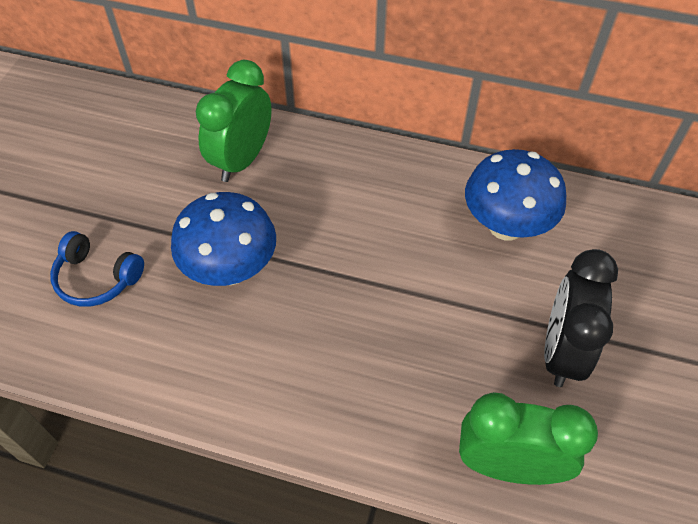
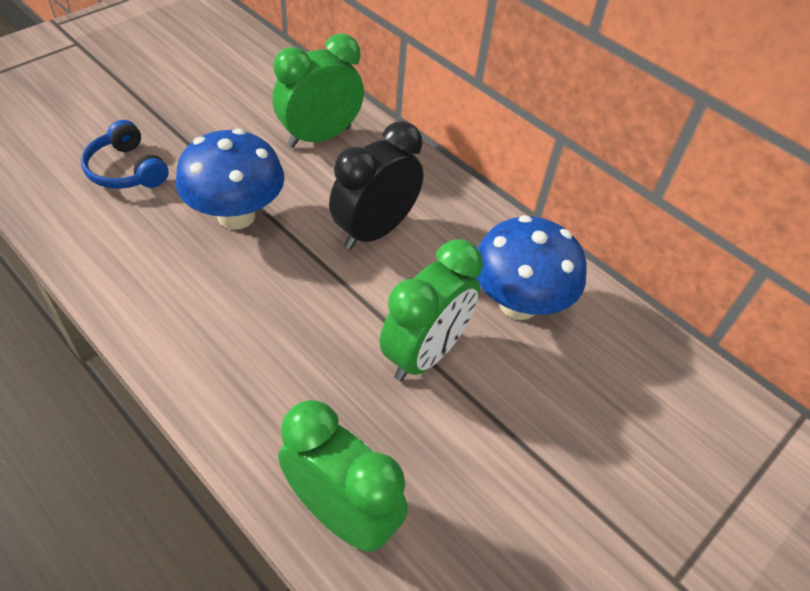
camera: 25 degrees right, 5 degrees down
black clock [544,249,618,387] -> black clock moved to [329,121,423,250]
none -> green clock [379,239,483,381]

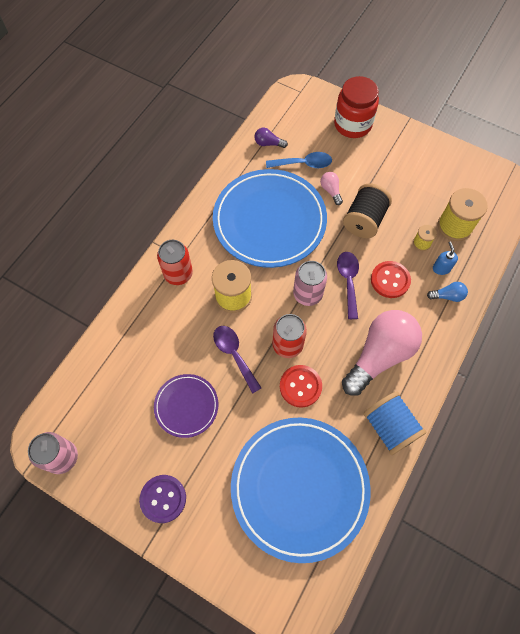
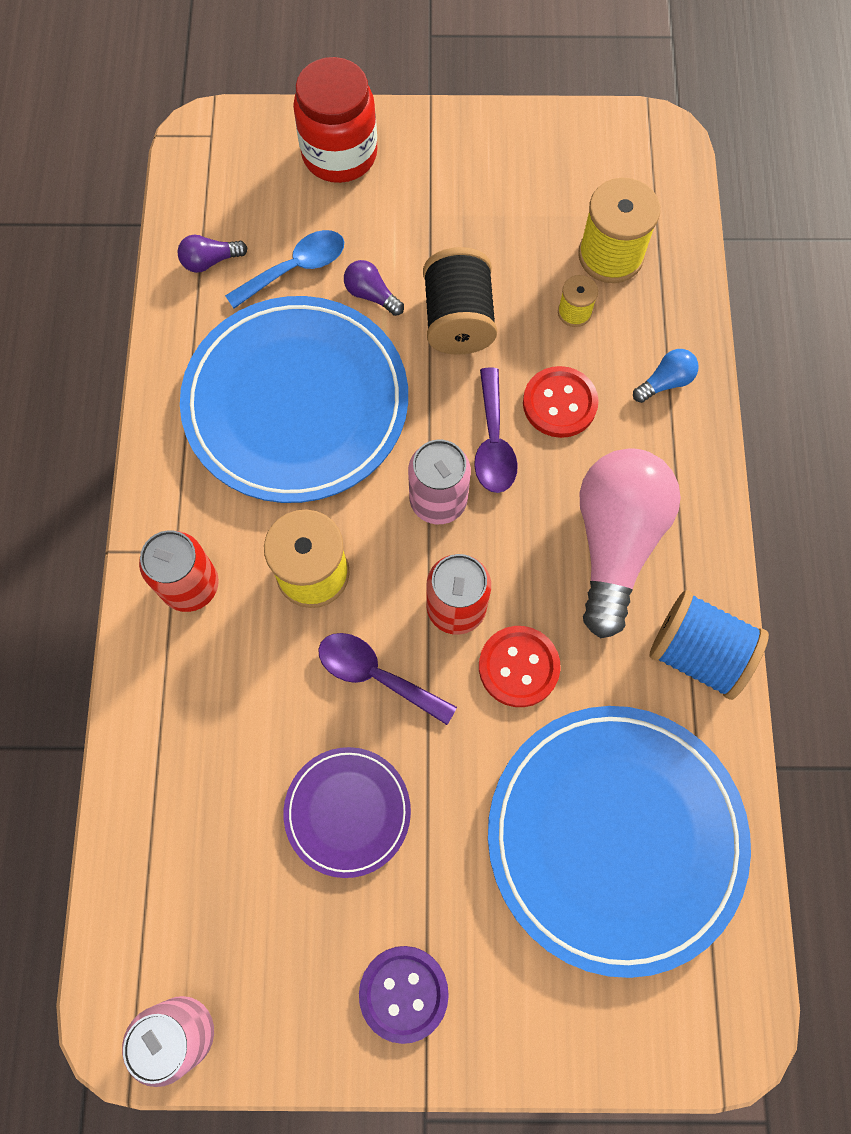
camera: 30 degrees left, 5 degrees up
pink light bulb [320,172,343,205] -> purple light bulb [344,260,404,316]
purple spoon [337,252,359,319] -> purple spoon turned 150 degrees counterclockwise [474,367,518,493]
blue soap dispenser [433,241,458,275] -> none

########

**What the task requires:** Word for word, please, restate the lines of the listing from the one holding "black clock [544,249,618,387]" down to the last line, leaving out any pictures.

**Solved problem:**
black clock [544,249,618,387] -> black clock moved to [329,121,423,250]
none -> green clock [379,239,483,381]

camera: 30 degrees left, 5 degrees up
pink light bulb [320,172,343,205] -> purple light bulb [344,260,404,316]
purple spoon [337,252,359,319] -> purple spoon turned 150 degrees counterclockwise [474,367,518,493]
blue soap dispenser [433,241,458,275] -> none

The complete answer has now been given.